* EXERCISE REQUIREMENTS:
Retype the data that follows, keeping every character the same.

══ DATASET RECORDS

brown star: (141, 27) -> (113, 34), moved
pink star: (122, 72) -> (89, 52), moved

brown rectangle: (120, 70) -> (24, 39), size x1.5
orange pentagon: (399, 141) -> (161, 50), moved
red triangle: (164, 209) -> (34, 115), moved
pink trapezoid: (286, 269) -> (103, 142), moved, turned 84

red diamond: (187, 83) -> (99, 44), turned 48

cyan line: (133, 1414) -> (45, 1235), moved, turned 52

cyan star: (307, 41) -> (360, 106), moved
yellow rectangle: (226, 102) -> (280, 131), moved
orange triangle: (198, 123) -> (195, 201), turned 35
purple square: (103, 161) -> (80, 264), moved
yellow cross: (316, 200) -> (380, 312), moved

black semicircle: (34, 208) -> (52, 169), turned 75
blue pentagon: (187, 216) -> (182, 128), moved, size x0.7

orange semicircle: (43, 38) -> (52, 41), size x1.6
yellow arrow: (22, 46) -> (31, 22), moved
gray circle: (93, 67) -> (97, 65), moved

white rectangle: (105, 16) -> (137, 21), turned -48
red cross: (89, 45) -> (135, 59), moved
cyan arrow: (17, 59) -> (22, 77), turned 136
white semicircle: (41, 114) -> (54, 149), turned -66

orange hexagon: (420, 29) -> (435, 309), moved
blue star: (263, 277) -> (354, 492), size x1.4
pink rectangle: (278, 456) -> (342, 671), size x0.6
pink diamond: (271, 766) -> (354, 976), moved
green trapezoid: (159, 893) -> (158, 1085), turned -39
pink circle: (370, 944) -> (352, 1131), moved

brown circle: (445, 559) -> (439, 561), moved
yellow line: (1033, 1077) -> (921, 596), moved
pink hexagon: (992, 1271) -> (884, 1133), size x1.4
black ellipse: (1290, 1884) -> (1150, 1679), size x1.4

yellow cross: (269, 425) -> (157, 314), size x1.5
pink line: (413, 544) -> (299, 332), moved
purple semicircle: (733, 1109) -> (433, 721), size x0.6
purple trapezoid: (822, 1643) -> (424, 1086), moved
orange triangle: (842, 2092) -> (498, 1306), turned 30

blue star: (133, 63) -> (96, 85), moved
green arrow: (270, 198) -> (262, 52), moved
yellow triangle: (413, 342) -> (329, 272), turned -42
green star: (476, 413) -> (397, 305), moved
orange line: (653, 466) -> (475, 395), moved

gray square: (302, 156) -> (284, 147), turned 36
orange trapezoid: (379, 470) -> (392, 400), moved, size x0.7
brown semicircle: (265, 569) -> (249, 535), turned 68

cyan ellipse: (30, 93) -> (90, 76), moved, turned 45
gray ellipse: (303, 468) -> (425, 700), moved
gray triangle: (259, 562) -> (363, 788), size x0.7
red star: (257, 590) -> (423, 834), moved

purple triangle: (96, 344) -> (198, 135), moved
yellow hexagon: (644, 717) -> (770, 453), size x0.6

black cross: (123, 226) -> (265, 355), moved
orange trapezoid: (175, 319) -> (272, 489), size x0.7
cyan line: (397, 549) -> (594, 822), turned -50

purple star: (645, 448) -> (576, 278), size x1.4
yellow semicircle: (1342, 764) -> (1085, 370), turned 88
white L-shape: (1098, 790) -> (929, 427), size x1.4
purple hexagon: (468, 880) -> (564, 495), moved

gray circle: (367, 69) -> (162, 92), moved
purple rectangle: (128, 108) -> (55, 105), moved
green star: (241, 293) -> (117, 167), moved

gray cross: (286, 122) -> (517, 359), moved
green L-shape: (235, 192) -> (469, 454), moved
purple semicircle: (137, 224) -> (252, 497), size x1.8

════

* EXERCISE ANSWER:
brown star: (141, 27) -> (113, 34), moved
pink star: (122, 72) -> (89, 52), moved

brown rectangle: (120, 70) -> (24, 39), size x1.5
orange pentagon: (399, 141) -> (161, 50), moved
red triangle: (164, 209) -> (34, 115), moved
pink trapezoid: (286, 269) -> (103, 142), moved, turned 84

red diamond: (187, 83) -> (99, 44), turned 48

cyan line: (133, 1414) -> (45, 1235), moved, turned 52

cyan star: (307, 41) -> (360, 106), moved
yellow rectangle: (226, 102) -> (280, 131), moved
orange triangle: (198, 123) -> (195, 201), turned 35
purple square: (103, 161) -> (80, 264), moved
yellow cross: (316, 200) -> (380, 312), moved

black semicircle: (34, 208) -> (52, 169), turned 75
blue pentagon: (187, 216) -> (182, 128), moved, size x0.7

orange semicircle: (43, 38) -> (52, 41), size x1.6
yellow arrow: (22, 46) -> (31, 22), moved
gray circle: (93, 67) -> (97, 65), moved

white rectangle: (105, 16) -> (137, 21), turned -48
red cross: (89, 45) -> (135, 59), moved
cyan arrow: (17, 59) -> (22, 77), turned 136
white semicircle: (41, 114) -> (54, 149), turned -66

orange hexagon: (420, 29) -> (435, 309), moved
blue star: (263, 277) -> (354, 492), size x1.4
pink rectangle: (278, 456) -> (342, 671), size x0.6
pink diamond: (271, 766) -> (354, 976), moved
green trapezoid: (159, 893) -> (158, 1085), turned -39
pink circle: (370, 944) -> (352, 1131), moved

brown circle: (445, 559) -> (439, 561), moved
yellow line: (1033, 1077) -> (921, 596), moved
pink hexagon: (992, 1271) -> (884, 1133), size x1.4
black ellipse: (1290, 1884) -> (1150, 1679), size x1.4

yellow cross: (269, 425) -> (157, 314), size x1.5
pink line: (413, 544) -> (299, 332), moved
purple semicircle: (733, 1109) -> (433, 721), size x0.6
purple trapezoid: (822, 1643) -> (424, 1086), moved
orange triangle: (842, 2092) -> (498, 1306), turned 30

blue star: (133, 63) -> (96, 85), moved
green arrow: (270, 198) -> (262, 52), moved
yellow triangle: (413, 342) -> (329, 272), turned -42
green star: (476, 413) -> (397, 305), moved
orange line: (653, 466) -> (475, 395), moved

gray square: (302, 156) -> (284, 147), turned 36
orange trapezoid: (379, 470) -> (392, 400), moved, size x0.7
brown semicircle: (265, 569) -> (249, 535), turned 68

cyan ellipse: (30, 93) -> (90, 76), moved, turned 45
gray ellipse: (303, 468) -> (425, 700), moved
gray triangle: (259, 562) -> (363, 788), size x0.7
red star: (257, 590) -> (423, 834), moved

purple triangle: (96, 344) -> (198, 135), moved
yellow hexagon: (644, 717) -> (770, 453), size x0.6

black cross: (123, 226) -> (265, 355), moved
orange trapezoid: (175, 319) -> (272, 489), size x0.7
cyan line: (397, 549) -> (594, 822), turned -50

purple star: (645, 448) -> (576, 278), size x1.4
yellow semicircle: (1342, 764) -> (1085, 370), turned 88
white L-shape: (1098, 790) -> (929, 427), size x1.4
purple hexagon: (468, 880) -> (564, 495), moved

gray circle: (367, 69) -> (162, 92), moved
purple rectangle: (128, 108) -> (55, 105), moved
green star: (241, 293) -> (117, 167), moved

gray cross: (286, 122) -> (517, 359), moved
green L-shape: (235, 192) -> (469, 454), moved
purple semicircle: (137, 224) -> (252, 497), size x1.8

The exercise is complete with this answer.